▸ TO DO
Among the lines of the listing below, retype exactly those from the one containing "pion (turquoise) [595" through the one containing "poêle (noir) [501", both included. Do not include pictures.

· · · · · · ·

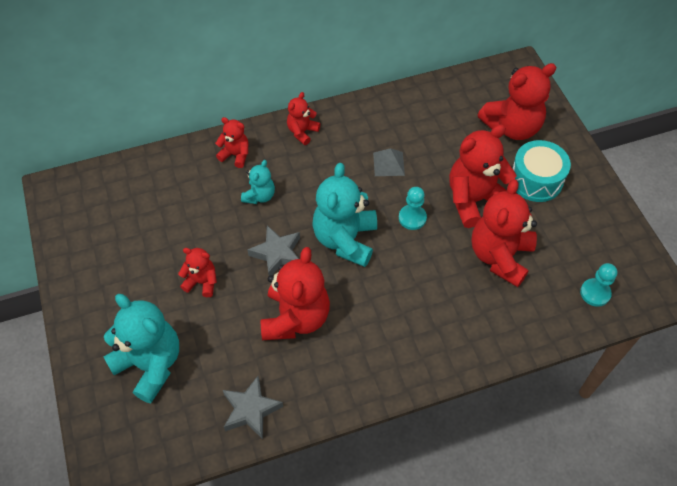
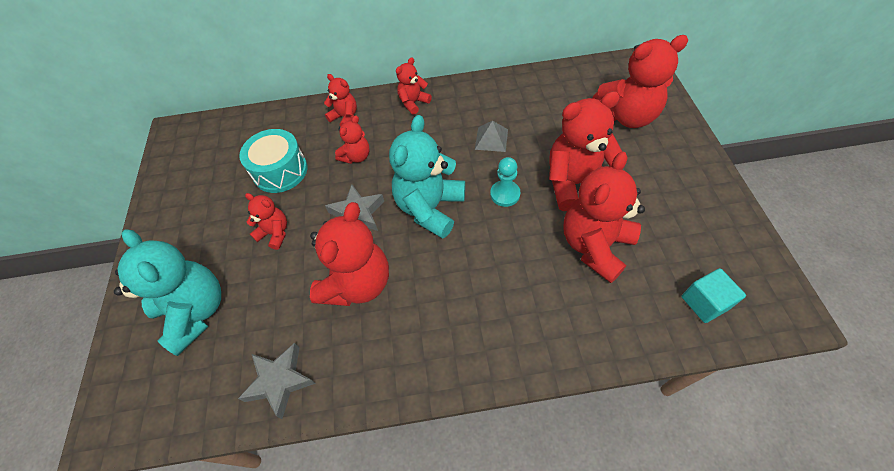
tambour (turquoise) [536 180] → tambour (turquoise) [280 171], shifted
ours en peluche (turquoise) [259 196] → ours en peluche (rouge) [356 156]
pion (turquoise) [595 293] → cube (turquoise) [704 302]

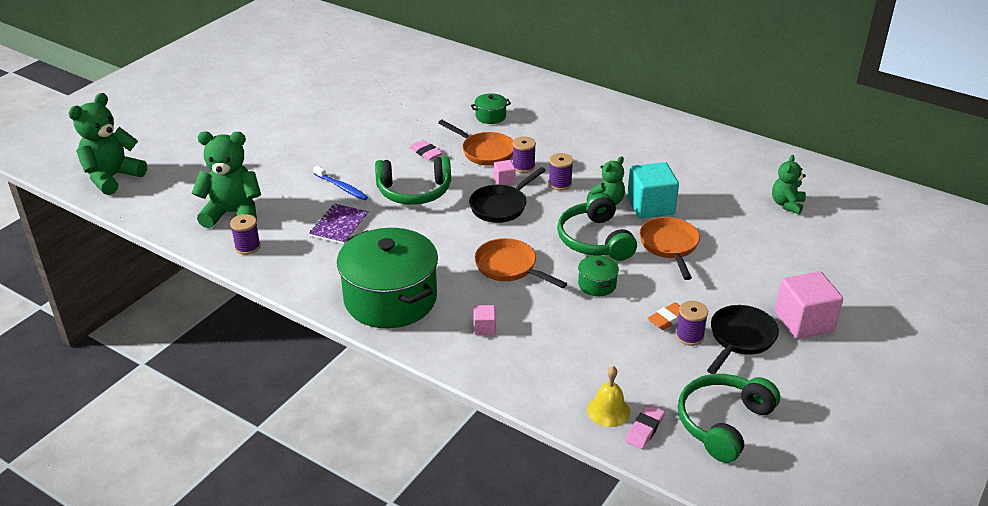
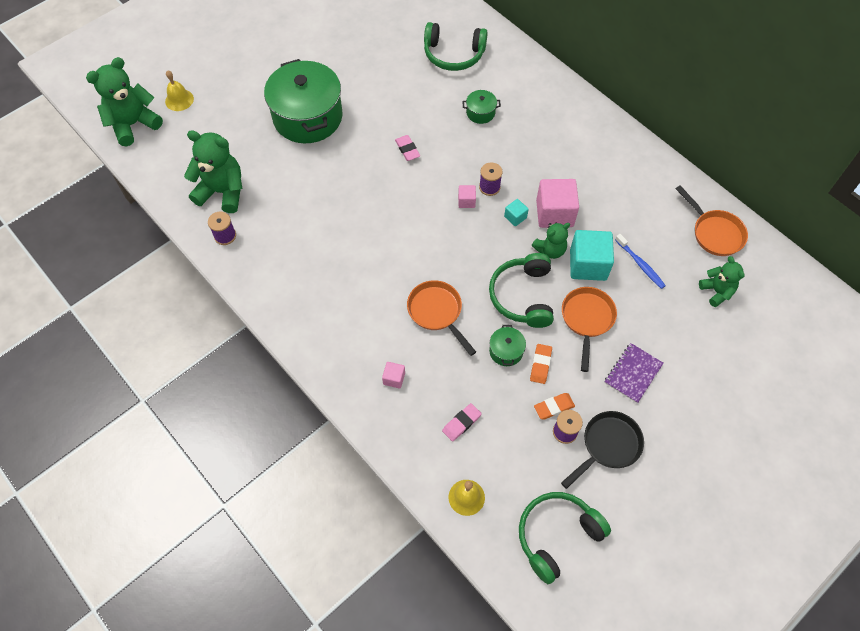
- → cloche (jaune) [179 100]
marmite (vert) [390 299] → marmite (vert) [307 117], shifted
casque audio (vert) [414 191] → casque audio (vert) [453 54], shifted
gomme (rose) [644 429] → gomme (rose) [461 423], shifted
bobine (violet) [560 184] → cube (turquoise) [515 217]
- → gomme (orange) [540 365]
cube (rose) [804 321] → cube (rose) [554 213], shifted
carnet (violet) [339 225] → carnet (violet) [633 373], shifted
brosse à dents (bleu) [341 187] → brosse à dents (bleu) [640 264], shifted
poêle (orange) [485 152] → poêle (orange) [714 233], shifted
ours en peluche (vert) [787 204] → ours en peluche (vert) [716 291], 120 degrees clockwise
poêle (noir) [501 206] → -

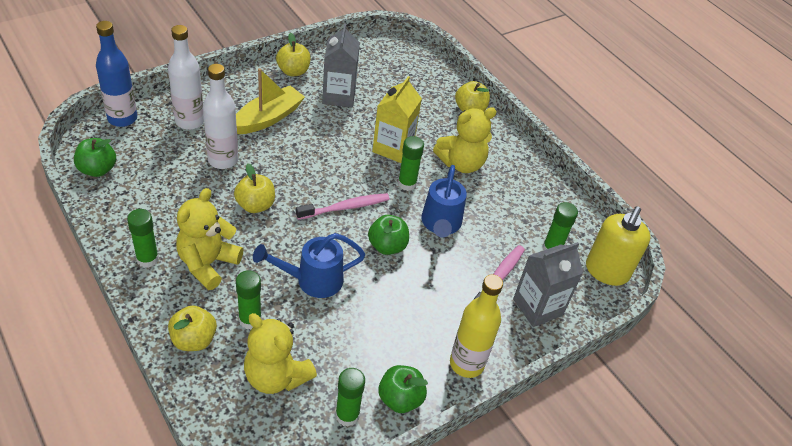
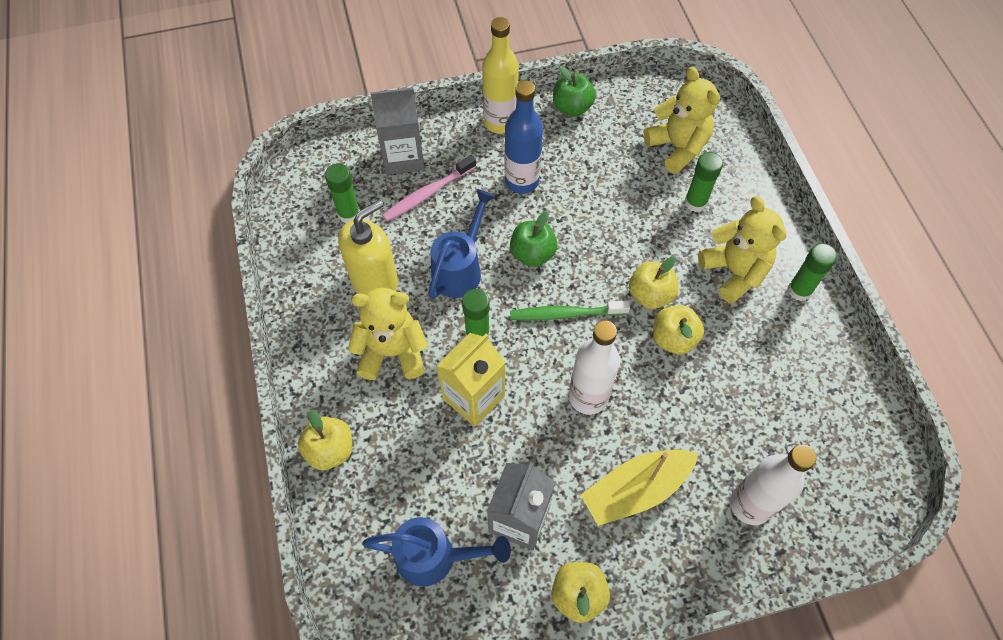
distributeur de savon (jaune) [606 271] → distributeur de savon (jaune) [375 280], shifted
arrosoir (bleu) [312 280] → arrosoir (bleu) [434 557], shifted
bouteille (bleu) [122 118] → bouteille (bleu) [522 181], shifted
brosse à dents (rose) [345 207] → brosse à dents (vert) [565 314]
bouteille (blanc) [223 160] → bouteille (blanc) [588 397], shifted
pomme (jaune) [194 340] → pomme (jaune) [650 295], shifted
ours en peluche (jaune) [208 264] → ours en peluche (jaune) [734 272], 75 degrees counterclockwise
pomme (vert) [97 169] → -
bâton de colle (vert) [347 415] → -

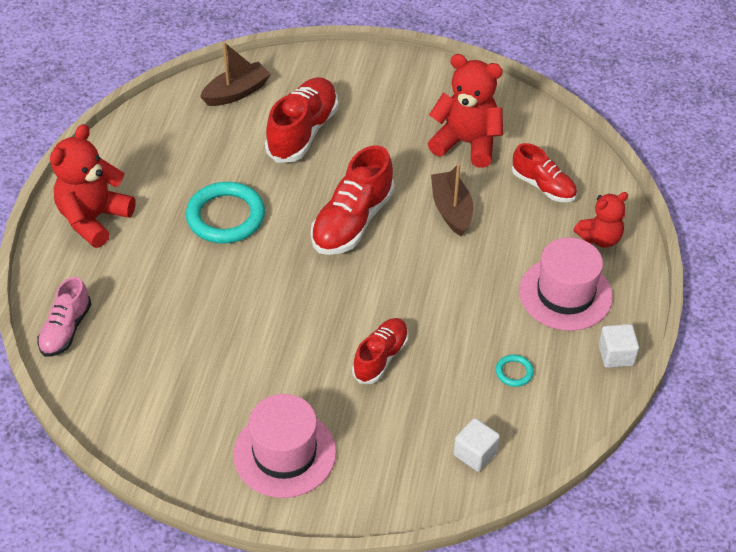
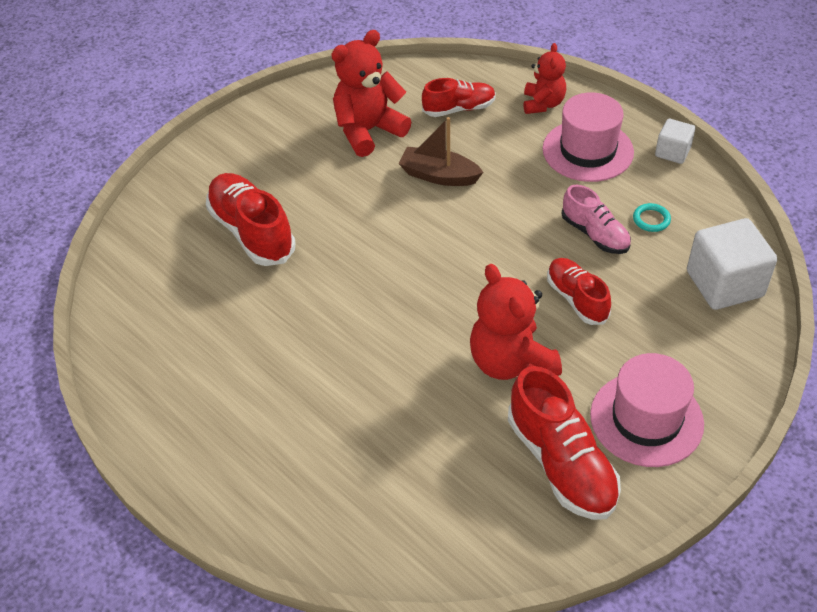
ours en peluche (rouge) [94 219] → ours en peluche (rouge) [511 363], shifted
chaussure (rouge) [352 221] → chaussure (rouge) [561 463], shifted
chaussure (rose) [66 329] → chaussure (rose) [595 234], shifted
cube (blanc) [475 454] → cube (blanc) [724 284], x1.82
anneau (turquoise) [226 216] → -
bateau (marron) [236 92] → -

· · · · · · ·

▸ WRITTEN ANSWER
pion (turquoise) [595 293] → cube (turquoise) [704 302]

- → cloche (jaune) [179 100]
marmite (vert) [390 299] → marmite (vert) [307 117], shifted
casque audio (vert) [414 191] → casque audio (vert) [453 54], shifted
gomme (rose) [644 429] → gomme (rose) [461 423], shifted
bobine (violet) [560 184] → cube (turquoise) [515 217]
- → gomme (orange) [540 365]
cube (rose) [804 321] → cube (rose) [554 213], shifted
carnet (violet) [339 225] → carnet (violet) [633 373], shifted
brosse à dents (bleu) [341 187] → brosse à dents (bleu) [640 264], shifted
poêle (orange) [485 152] → poêle (orange) [714 233], shifted
ours en peluche (vert) [787 204] → ours en peluche (vert) [716 291], 120 degrees clockwise
poêle (noir) [501 206] → -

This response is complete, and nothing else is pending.